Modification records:
+ + + + +

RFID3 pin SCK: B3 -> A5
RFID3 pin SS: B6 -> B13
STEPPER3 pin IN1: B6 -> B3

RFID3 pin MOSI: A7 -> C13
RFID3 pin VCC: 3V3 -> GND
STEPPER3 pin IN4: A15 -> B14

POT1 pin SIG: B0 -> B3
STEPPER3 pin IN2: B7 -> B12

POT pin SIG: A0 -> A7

+ + + + +

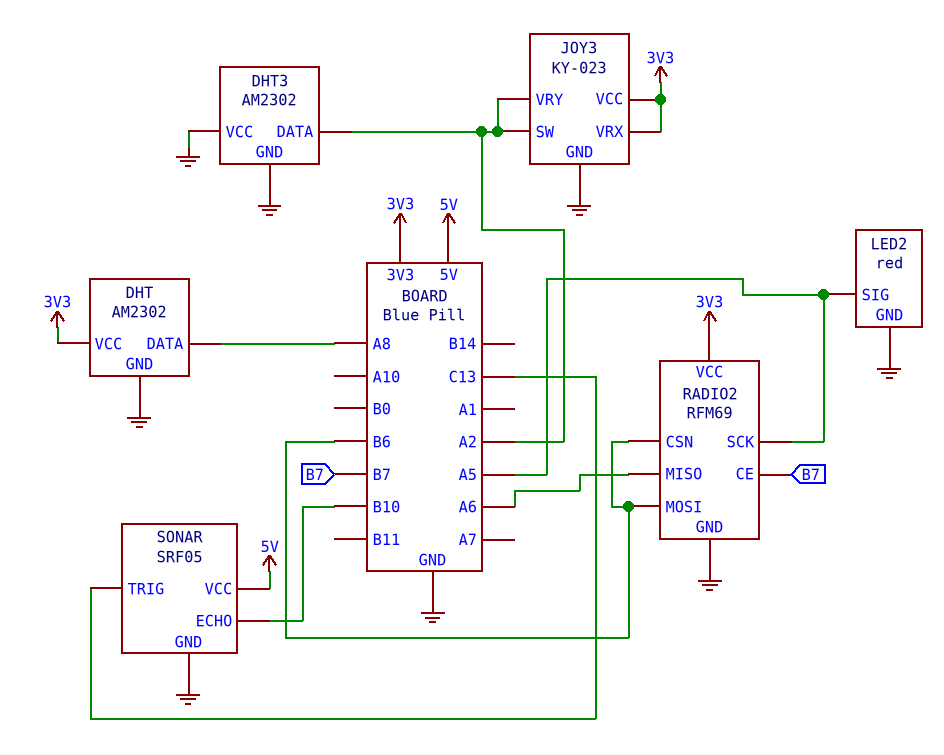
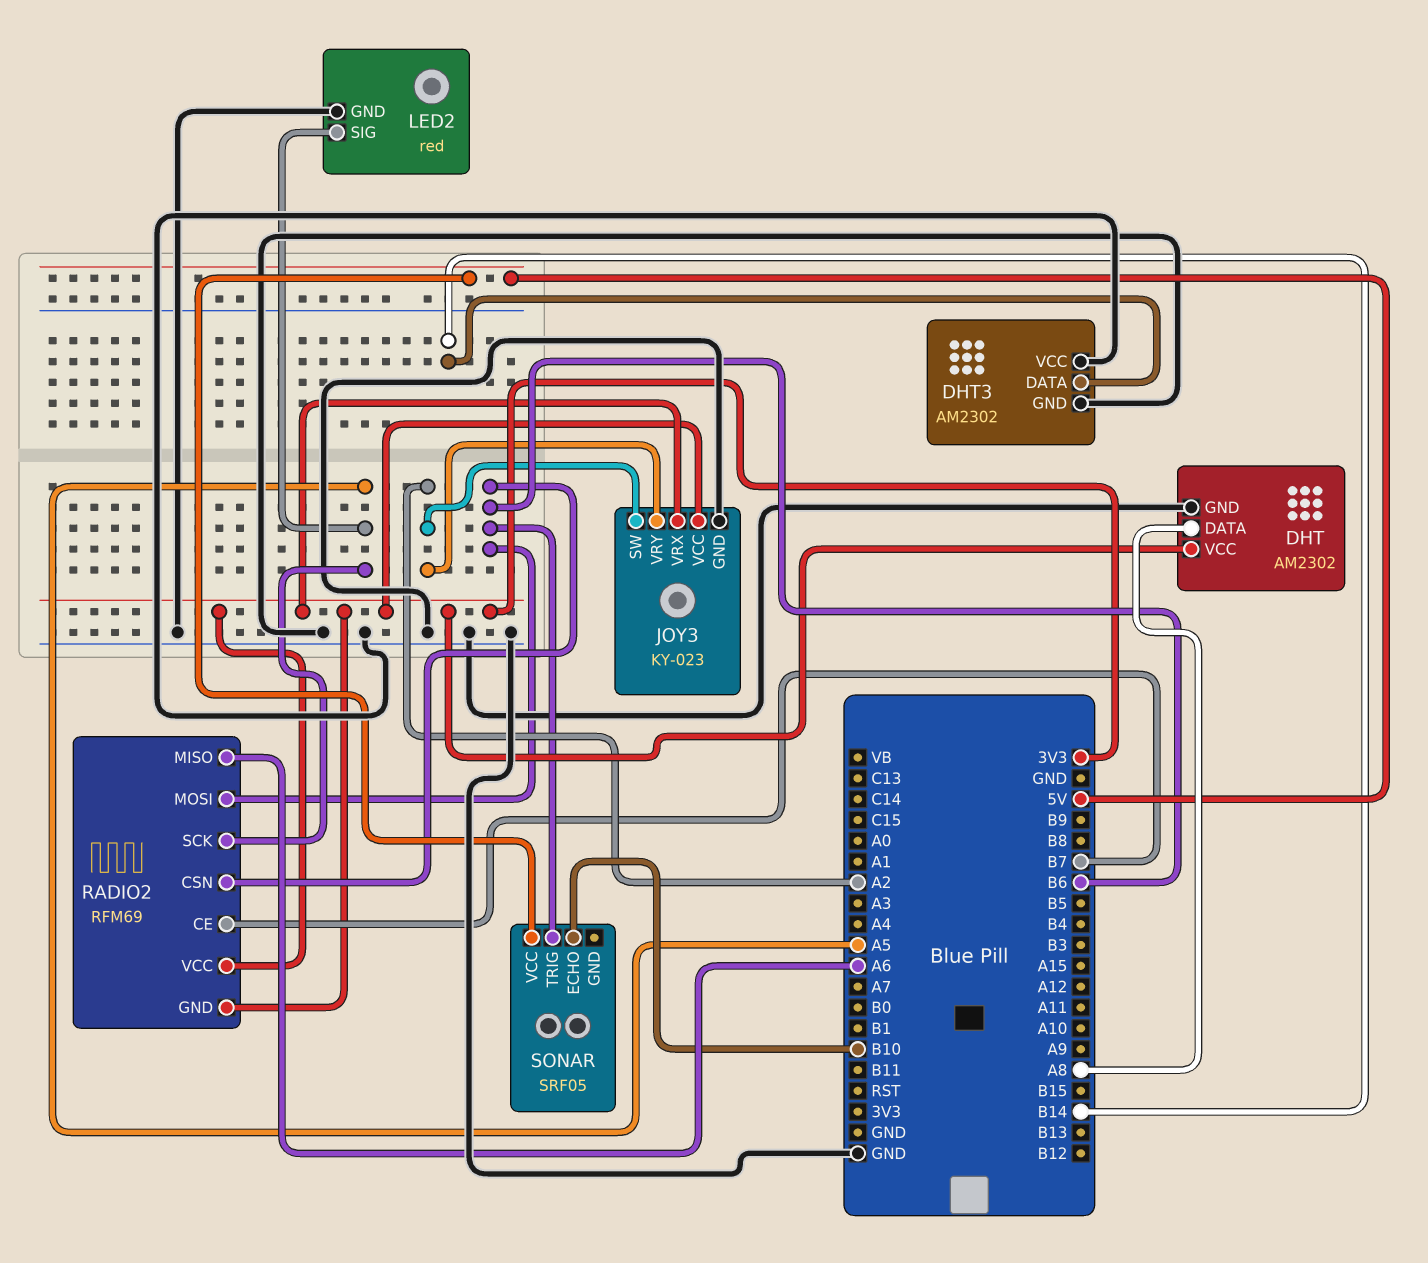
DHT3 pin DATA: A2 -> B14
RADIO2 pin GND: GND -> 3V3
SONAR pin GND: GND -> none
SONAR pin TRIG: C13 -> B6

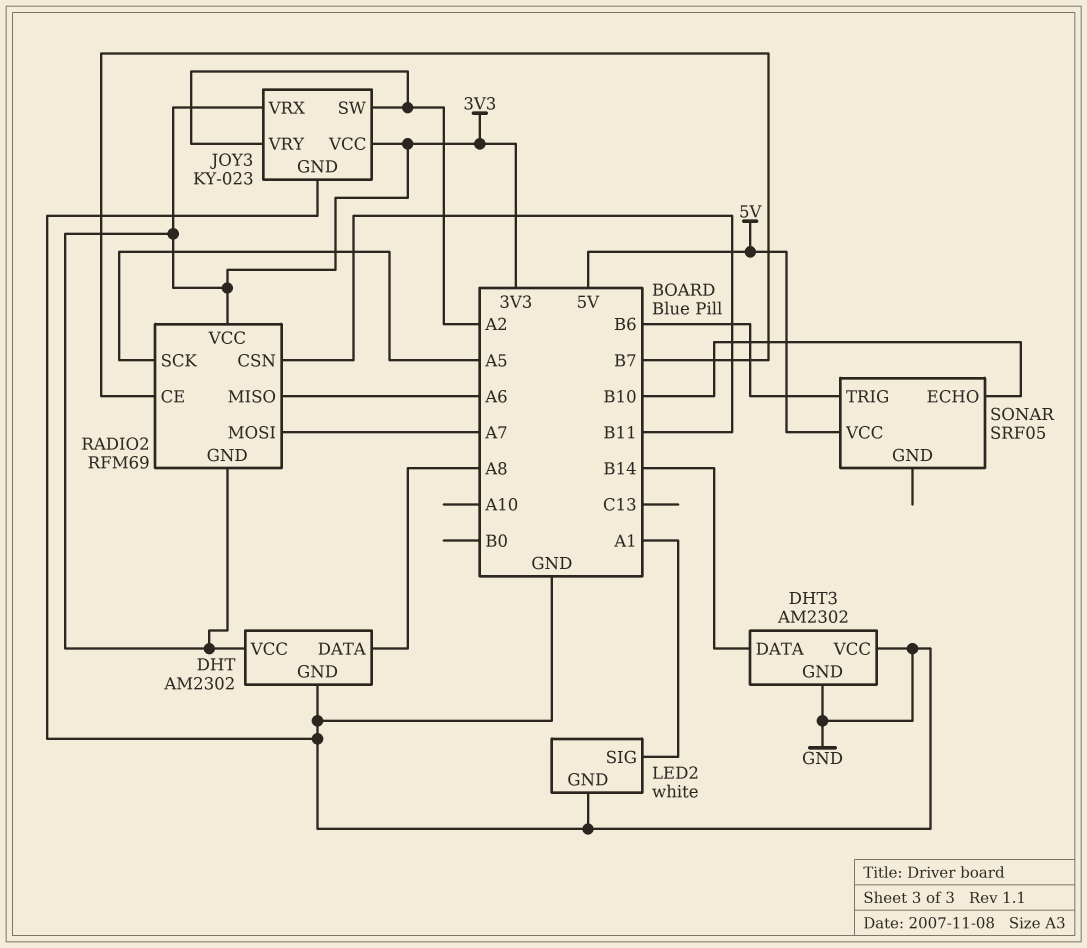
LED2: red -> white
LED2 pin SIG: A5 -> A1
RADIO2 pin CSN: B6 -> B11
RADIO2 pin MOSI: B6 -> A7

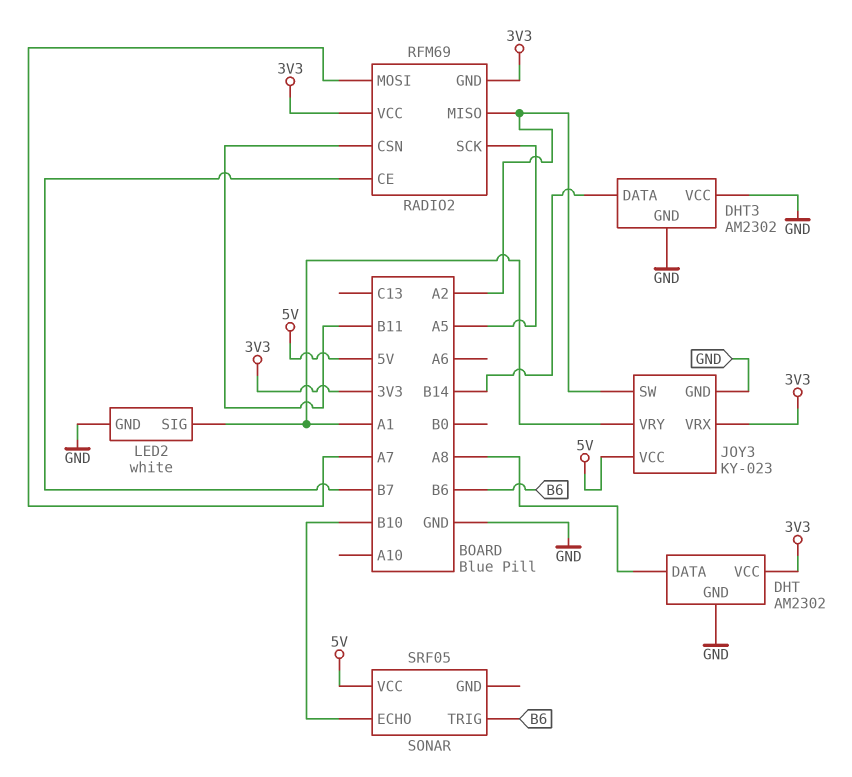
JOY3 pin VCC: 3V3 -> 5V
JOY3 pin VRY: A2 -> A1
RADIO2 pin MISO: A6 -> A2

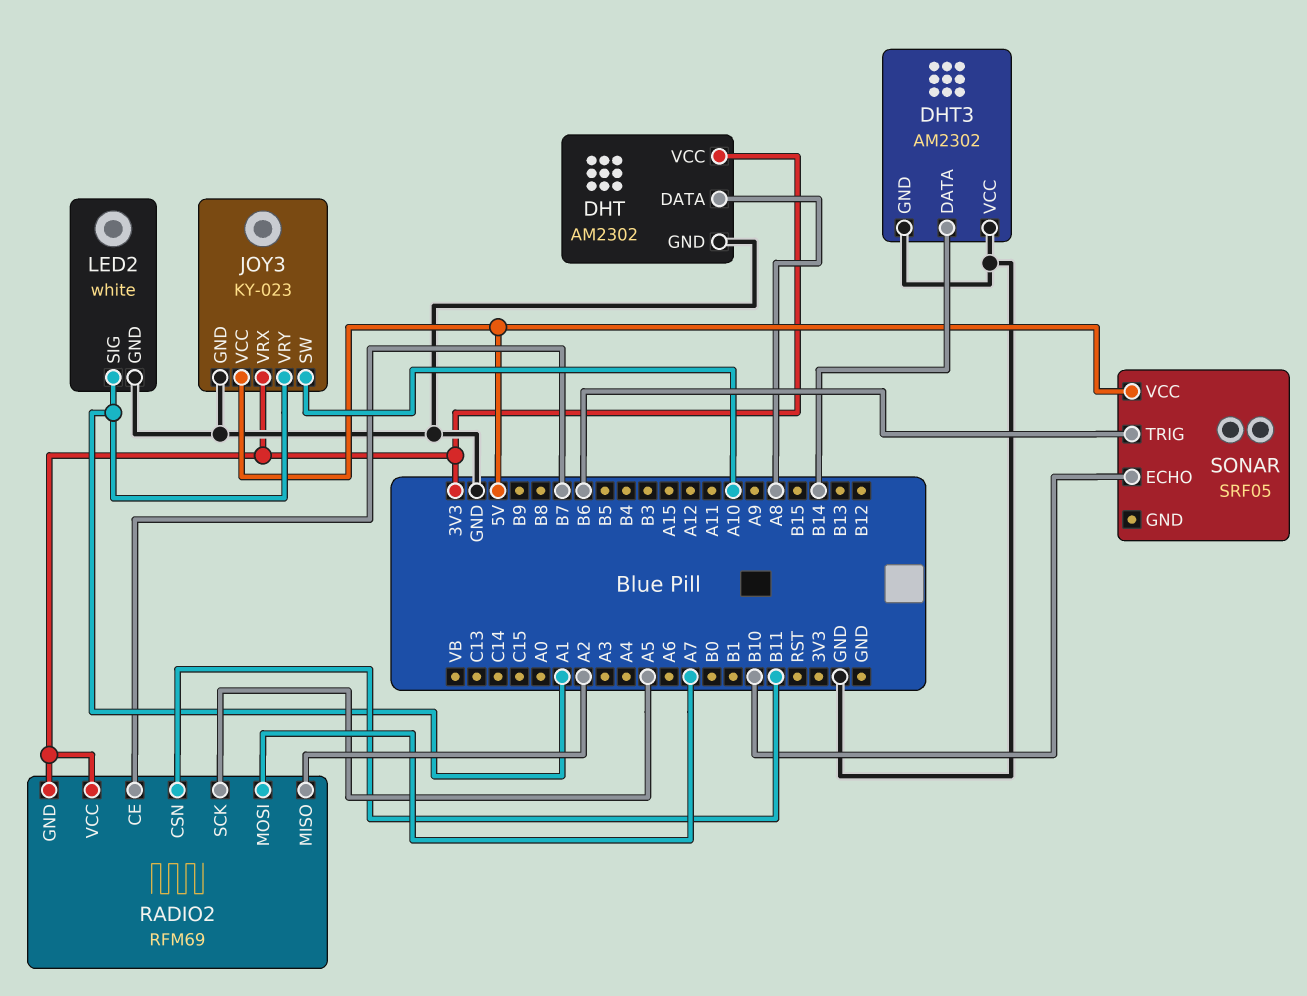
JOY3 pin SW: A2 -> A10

+ + + + +

(AIM OF THE EXERCISE): Repeat exactly, and only, the entries from the line with "SONAR pin GND: GND -> none" through the line with "JOY3 pin SW: A2 -> A10". Pictures are skipped.

(RESULT FOR THIS TASK):
SONAR pin GND: GND -> none
SONAR pin TRIG: C13 -> B6

LED2: red -> white
LED2 pin SIG: A5 -> A1
RADIO2 pin CSN: B6 -> B11
RADIO2 pin MOSI: B6 -> A7

JOY3 pin VCC: 3V3 -> 5V
JOY3 pin VRY: A2 -> A1
RADIO2 pin MISO: A6 -> A2

JOY3 pin SW: A2 -> A10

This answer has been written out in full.